## Supplied records
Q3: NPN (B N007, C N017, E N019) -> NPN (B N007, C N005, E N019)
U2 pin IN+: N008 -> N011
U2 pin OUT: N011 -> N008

--

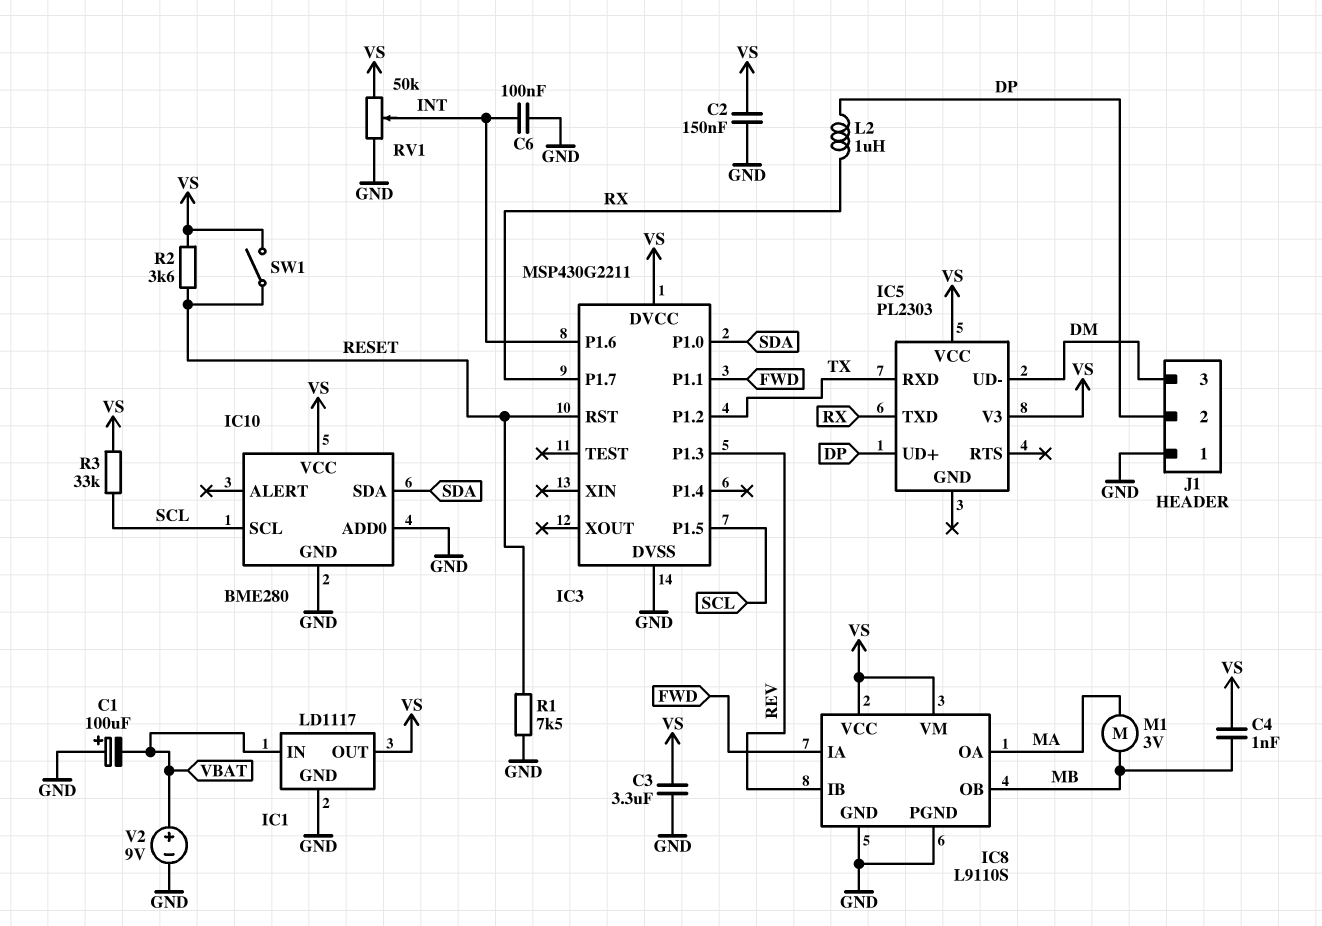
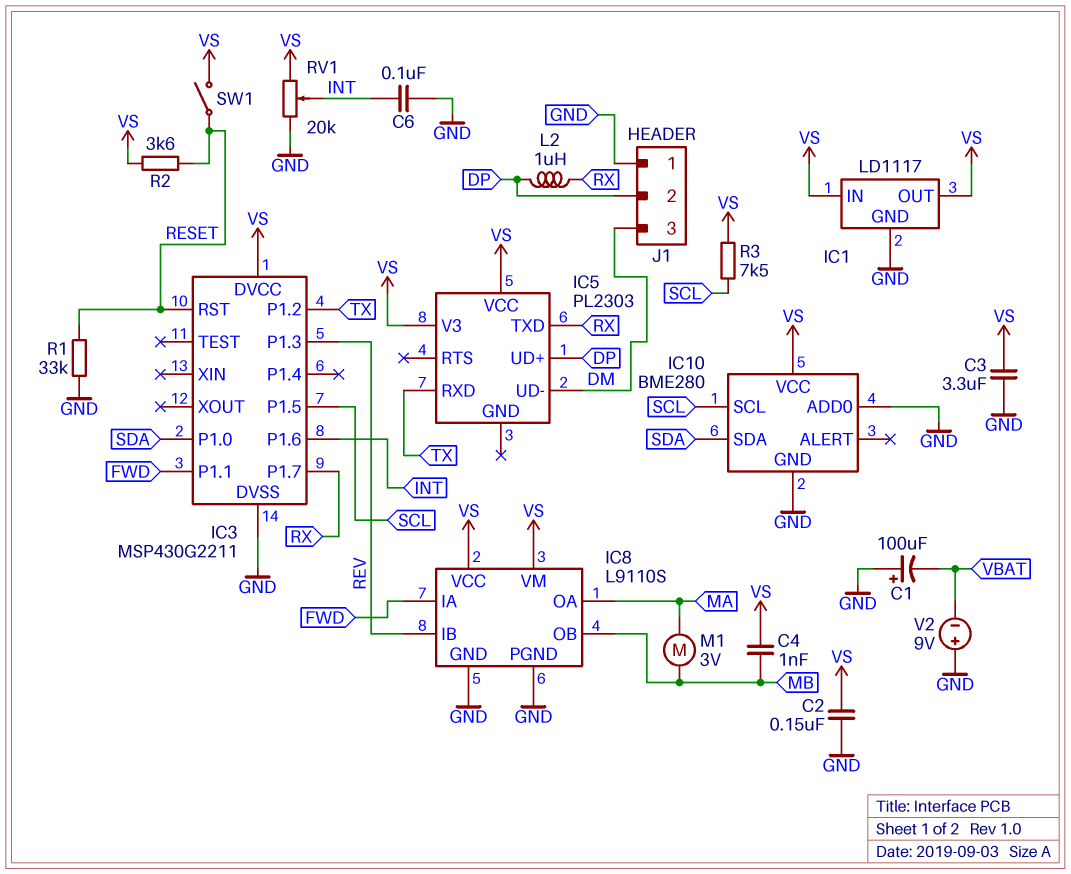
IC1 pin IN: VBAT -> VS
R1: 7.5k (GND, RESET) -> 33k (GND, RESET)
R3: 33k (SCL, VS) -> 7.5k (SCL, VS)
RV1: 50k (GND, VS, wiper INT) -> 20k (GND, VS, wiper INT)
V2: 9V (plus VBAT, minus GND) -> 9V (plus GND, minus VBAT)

* * *

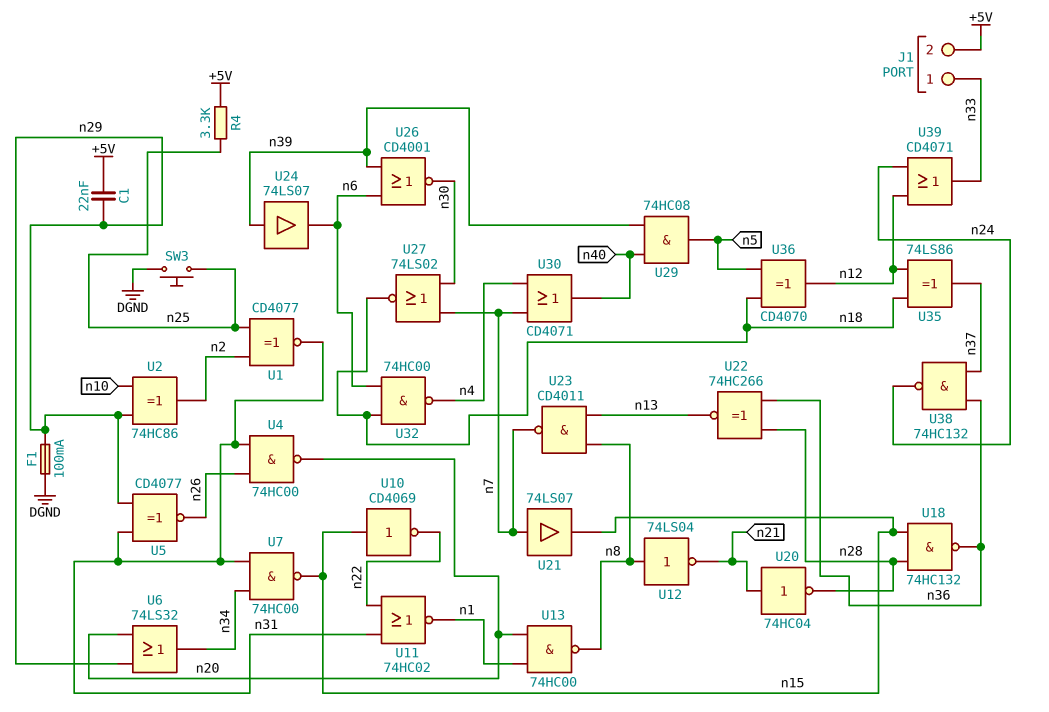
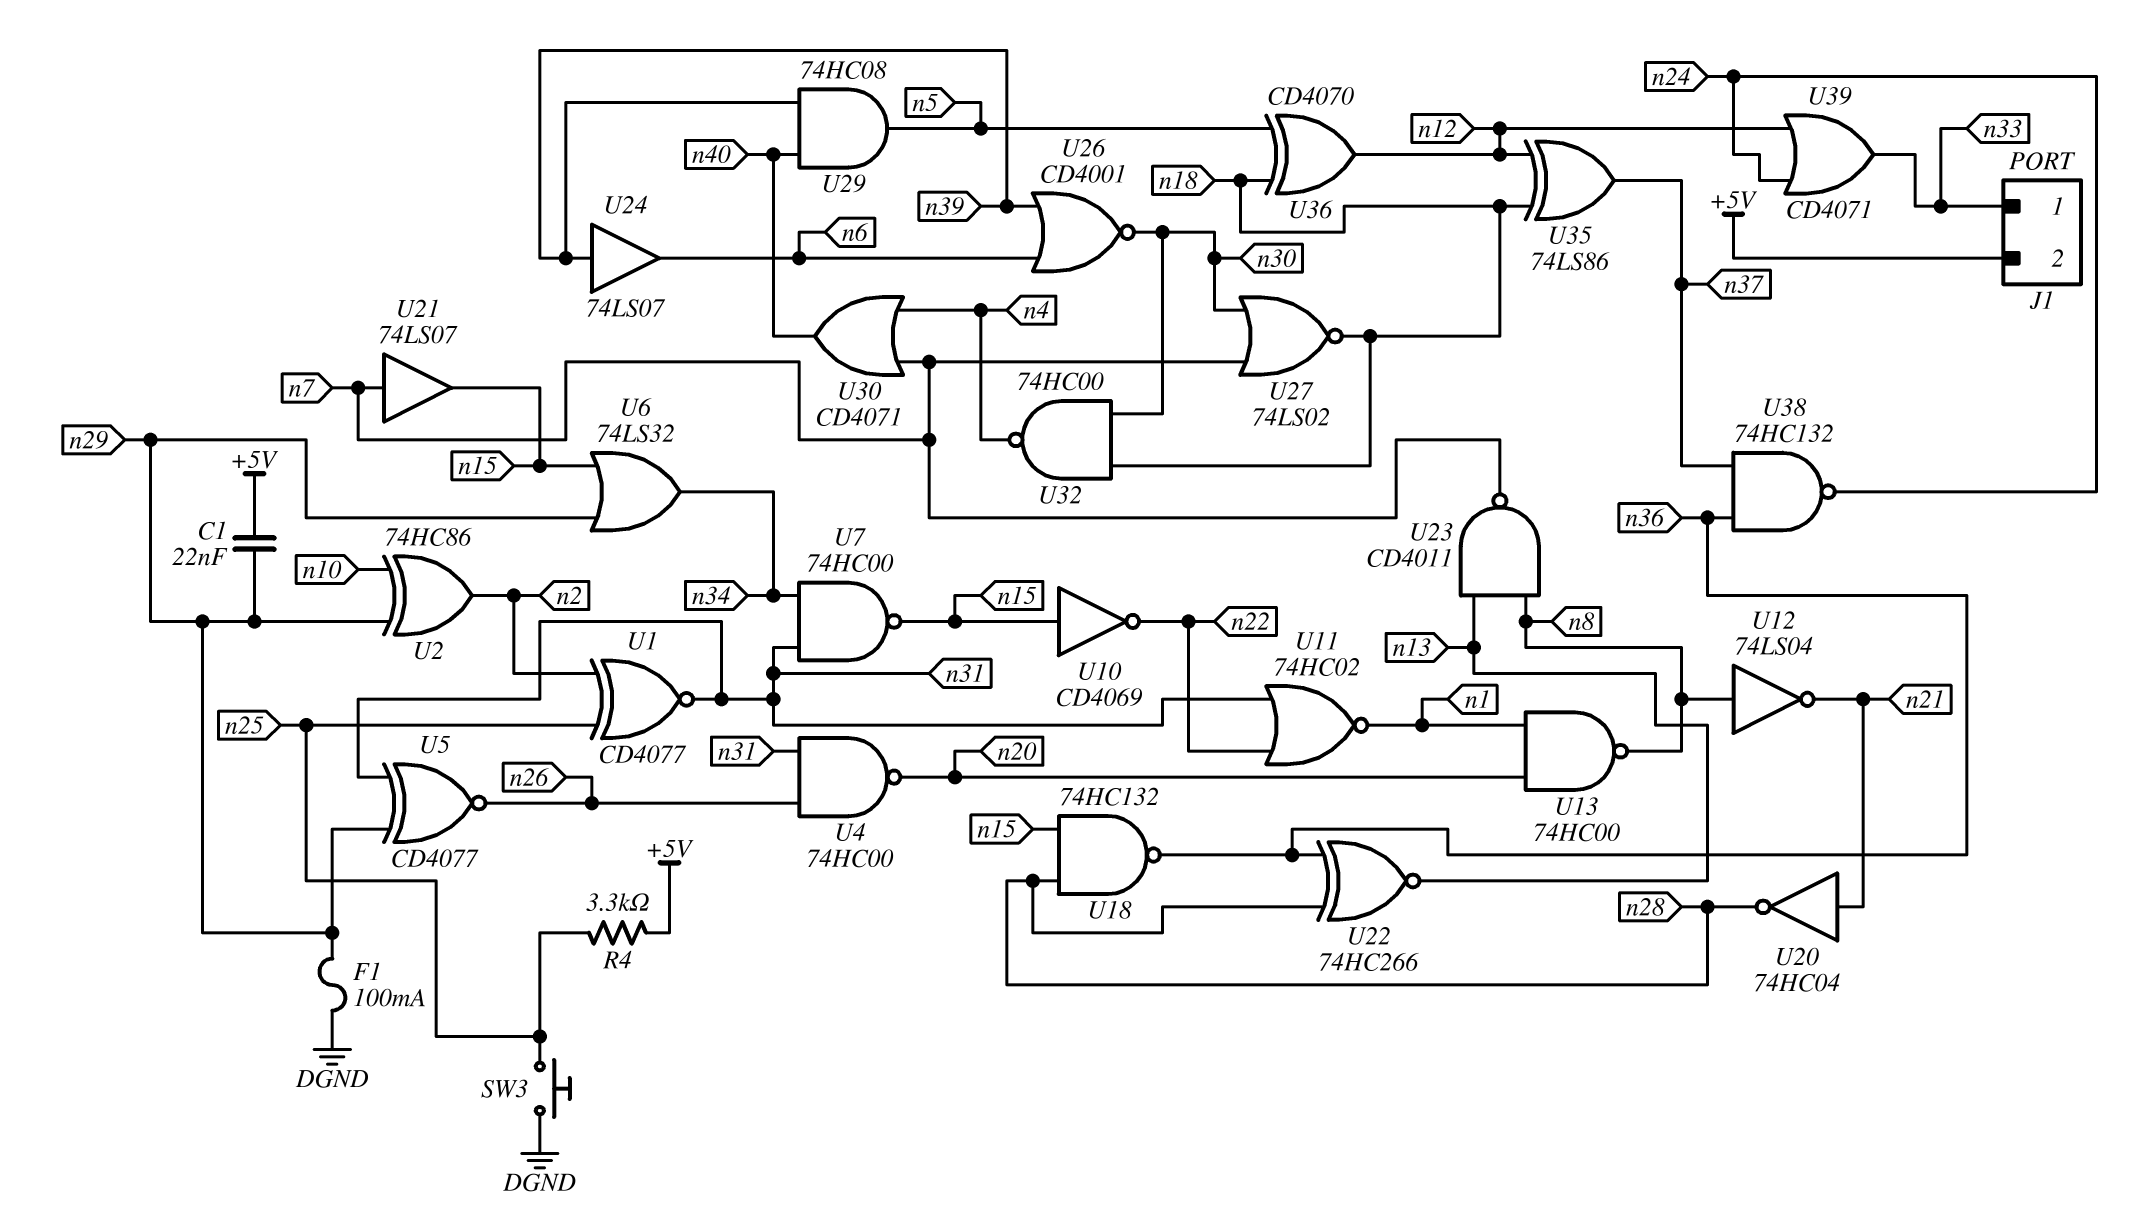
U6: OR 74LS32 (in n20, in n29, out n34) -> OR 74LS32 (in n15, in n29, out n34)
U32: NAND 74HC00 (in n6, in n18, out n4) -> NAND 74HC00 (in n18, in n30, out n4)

## What to do
Please reproduce the lines from the line with "Q3: NPN (B N007, C" to the line with "U2 pin OUT: N011 -> N008", both ends included, exactly as they appear above.

## Task result
Q3: NPN (B N007, C N017, E N019) -> NPN (B N007, C N005, E N019)
U2 pin IN+: N008 -> N011
U2 pin OUT: N011 -> N008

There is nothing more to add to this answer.